--- Exercise inputs Enclosed Below ---

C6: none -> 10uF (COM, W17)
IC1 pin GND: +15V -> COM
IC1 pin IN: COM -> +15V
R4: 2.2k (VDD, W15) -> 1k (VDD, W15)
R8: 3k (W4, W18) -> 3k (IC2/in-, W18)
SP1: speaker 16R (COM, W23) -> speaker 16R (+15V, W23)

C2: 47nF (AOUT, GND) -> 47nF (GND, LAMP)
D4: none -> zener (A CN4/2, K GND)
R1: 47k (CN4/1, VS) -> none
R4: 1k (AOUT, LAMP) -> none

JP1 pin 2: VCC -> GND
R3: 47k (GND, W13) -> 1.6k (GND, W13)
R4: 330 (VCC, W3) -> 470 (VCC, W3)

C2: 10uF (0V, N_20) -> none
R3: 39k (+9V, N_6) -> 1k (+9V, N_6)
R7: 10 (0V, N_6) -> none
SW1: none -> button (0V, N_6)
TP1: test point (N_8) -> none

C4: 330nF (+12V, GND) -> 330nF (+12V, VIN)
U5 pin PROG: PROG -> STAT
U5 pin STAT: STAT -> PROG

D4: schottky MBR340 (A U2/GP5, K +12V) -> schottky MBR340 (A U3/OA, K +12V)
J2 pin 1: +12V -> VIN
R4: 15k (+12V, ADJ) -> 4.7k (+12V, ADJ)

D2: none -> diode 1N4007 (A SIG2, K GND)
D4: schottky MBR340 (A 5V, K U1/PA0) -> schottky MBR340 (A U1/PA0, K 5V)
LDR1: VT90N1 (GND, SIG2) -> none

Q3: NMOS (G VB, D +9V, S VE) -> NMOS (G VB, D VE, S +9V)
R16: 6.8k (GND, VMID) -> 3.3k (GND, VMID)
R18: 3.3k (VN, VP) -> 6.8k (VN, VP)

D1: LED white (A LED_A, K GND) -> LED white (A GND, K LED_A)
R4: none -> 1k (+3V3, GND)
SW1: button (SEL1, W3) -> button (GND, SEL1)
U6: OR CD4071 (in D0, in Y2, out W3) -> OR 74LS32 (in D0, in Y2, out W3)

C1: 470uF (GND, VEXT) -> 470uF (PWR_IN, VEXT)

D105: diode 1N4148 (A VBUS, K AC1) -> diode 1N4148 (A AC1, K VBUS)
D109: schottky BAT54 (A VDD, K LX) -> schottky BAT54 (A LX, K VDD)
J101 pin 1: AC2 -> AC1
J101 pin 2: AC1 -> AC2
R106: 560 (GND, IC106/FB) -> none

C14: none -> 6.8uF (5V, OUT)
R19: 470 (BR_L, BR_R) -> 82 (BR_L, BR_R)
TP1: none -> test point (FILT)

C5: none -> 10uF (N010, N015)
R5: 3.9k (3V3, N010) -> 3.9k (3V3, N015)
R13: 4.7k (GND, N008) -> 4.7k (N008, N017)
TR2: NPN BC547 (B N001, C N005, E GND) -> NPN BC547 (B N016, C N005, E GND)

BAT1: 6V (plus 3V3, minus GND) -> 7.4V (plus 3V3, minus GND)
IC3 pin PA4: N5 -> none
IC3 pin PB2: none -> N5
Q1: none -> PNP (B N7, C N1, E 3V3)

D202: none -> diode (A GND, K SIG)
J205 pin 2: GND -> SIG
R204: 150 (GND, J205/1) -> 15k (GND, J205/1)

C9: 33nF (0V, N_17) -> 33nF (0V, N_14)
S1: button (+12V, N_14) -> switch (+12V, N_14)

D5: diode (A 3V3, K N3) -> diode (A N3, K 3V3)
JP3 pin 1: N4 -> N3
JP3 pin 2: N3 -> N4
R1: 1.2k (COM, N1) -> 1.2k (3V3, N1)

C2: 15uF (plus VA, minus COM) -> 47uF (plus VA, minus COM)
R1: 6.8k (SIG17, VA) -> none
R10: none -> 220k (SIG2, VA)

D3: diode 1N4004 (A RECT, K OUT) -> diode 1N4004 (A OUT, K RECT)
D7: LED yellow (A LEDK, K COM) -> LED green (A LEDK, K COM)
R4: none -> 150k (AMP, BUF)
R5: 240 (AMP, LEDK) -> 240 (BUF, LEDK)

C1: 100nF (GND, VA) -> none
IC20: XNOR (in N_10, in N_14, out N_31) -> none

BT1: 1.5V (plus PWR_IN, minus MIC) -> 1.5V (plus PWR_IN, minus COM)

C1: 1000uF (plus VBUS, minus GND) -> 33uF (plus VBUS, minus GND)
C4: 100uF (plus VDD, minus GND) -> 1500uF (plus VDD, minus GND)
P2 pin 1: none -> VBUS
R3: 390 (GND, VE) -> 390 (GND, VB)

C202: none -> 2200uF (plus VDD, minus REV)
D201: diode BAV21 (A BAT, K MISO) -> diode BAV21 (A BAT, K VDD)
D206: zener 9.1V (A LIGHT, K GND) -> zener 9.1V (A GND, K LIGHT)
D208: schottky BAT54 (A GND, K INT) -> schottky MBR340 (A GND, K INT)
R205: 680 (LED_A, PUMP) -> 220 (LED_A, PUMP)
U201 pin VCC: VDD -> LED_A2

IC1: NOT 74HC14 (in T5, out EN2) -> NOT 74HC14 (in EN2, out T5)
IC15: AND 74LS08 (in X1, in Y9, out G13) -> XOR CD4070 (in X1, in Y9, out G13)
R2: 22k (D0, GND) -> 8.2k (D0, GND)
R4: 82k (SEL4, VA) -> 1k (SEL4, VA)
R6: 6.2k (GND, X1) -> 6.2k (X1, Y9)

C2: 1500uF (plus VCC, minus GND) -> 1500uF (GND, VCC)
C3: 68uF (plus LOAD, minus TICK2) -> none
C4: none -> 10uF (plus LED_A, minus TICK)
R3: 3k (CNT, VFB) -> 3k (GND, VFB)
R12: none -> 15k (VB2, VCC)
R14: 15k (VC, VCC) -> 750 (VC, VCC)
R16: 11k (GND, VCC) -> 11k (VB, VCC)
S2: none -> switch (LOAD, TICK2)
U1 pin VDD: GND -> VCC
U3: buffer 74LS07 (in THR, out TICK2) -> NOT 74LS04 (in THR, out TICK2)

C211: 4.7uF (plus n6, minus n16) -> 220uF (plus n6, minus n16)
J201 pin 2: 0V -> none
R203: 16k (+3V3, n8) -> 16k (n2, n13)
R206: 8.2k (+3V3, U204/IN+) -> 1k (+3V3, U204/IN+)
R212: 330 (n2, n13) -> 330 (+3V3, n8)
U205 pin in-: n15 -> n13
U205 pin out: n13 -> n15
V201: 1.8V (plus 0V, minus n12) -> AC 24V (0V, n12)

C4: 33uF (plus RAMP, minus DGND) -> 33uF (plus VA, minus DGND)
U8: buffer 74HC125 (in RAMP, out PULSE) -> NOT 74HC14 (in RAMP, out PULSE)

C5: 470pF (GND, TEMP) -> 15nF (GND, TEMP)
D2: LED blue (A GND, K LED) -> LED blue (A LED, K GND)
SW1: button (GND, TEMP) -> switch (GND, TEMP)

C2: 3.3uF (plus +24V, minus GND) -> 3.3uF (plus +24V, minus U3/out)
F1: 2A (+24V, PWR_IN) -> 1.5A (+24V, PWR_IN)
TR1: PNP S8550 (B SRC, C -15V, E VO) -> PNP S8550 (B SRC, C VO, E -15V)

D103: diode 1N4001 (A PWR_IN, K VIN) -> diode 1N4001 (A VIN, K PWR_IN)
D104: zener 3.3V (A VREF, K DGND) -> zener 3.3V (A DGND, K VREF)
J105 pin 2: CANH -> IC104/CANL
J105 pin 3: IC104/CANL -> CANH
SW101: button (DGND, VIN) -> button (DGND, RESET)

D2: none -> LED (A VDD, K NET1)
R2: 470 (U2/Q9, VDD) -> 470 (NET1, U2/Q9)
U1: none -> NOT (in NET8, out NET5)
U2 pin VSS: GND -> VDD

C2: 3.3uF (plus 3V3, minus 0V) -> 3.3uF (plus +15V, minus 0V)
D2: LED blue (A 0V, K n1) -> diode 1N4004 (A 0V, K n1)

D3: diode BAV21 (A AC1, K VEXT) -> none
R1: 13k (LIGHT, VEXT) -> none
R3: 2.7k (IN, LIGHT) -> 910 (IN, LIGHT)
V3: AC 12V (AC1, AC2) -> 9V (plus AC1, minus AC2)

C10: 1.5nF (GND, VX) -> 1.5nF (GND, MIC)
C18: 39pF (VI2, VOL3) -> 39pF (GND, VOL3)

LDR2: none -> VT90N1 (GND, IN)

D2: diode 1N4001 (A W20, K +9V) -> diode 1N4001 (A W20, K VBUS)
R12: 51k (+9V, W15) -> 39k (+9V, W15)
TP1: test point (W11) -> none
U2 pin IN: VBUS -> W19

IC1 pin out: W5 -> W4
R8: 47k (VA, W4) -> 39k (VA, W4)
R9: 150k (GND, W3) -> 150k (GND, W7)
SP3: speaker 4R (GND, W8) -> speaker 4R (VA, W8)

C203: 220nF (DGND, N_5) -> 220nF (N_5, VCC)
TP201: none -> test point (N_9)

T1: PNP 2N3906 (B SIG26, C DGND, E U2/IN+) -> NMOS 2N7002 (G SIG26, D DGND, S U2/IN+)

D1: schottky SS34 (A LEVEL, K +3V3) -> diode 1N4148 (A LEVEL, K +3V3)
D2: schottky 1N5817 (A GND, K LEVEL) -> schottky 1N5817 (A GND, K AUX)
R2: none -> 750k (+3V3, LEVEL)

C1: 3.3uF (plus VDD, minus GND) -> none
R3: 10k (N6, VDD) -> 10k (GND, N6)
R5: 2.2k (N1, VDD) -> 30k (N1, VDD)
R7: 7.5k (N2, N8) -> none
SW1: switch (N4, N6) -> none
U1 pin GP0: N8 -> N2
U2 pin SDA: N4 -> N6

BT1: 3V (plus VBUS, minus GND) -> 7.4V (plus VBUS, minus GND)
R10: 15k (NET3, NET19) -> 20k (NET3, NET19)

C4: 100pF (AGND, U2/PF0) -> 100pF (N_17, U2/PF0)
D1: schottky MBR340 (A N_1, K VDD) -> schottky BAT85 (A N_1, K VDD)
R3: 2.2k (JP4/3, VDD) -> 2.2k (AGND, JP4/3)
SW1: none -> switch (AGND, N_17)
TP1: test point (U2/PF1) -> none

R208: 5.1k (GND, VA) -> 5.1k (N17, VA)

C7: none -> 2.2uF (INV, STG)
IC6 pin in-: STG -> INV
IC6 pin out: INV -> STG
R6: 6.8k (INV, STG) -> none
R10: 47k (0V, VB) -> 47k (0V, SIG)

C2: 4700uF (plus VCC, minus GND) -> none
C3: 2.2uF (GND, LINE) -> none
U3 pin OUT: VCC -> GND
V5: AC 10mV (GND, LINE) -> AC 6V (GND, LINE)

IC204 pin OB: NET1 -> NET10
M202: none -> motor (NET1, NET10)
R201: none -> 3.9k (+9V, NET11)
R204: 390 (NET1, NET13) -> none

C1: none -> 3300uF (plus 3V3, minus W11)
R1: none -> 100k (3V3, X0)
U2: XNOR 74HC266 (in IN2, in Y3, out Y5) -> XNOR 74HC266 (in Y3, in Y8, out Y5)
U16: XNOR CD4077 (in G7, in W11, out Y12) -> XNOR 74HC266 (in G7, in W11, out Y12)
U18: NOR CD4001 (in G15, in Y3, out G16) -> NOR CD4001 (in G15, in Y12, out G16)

--- End of Enclosed Exercise inputs ---

Would you copy, unchanged, the stretch of the records above that begins at the line containing "C4: 100pF (AGND, U2/PF0)" and ends at the line containing "U2: XNOR 74HC266", and only that?

Answer to the exercise ->
C4: 100pF (AGND, U2/PF0) -> 100pF (N_17, U2/PF0)
D1: schottky MBR340 (A N_1, K VDD) -> schottky BAT85 (A N_1, K VDD)
R3: 2.2k (JP4/3, VDD) -> 2.2k (AGND, JP4/3)
SW1: none -> switch (AGND, N_17)
TP1: test point (U2/PF1) -> none

R208: 5.1k (GND, VA) -> 5.1k (N17, VA)

C7: none -> 2.2uF (INV, STG)
IC6 pin in-: STG -> INV
IC6 pin out: INV -> STG
R6: 6.8k (INV, STG) -> none
R10: 47k (0V, VB) -> 47k (0V, SIG)

C2: 4700uF (plus VCC, minus GND) -> none
C3: 2.2uF (GND, LINE) -> none
U3 pin OUT: VCC -> GND
V5: AC 10mV (GND, LINE) -> AC 6V (GND, LINE)

IC204 pin OB: NET1 -> NET10
M202: none -> motor (NET1, NET10)
R201: none -> 3.9k (+9V, NET11)
R204: 390 (NET1, NET13) -> none

C1: none -> 3300uF (plus 3V3, minus W11)
R1: none -> 100k (3V3, X0)
U2: XNOR 74HC266 (in IN2, in Y3, out Y5) -> XNOR 74HC266 (in Y3, in Y8, out Y5)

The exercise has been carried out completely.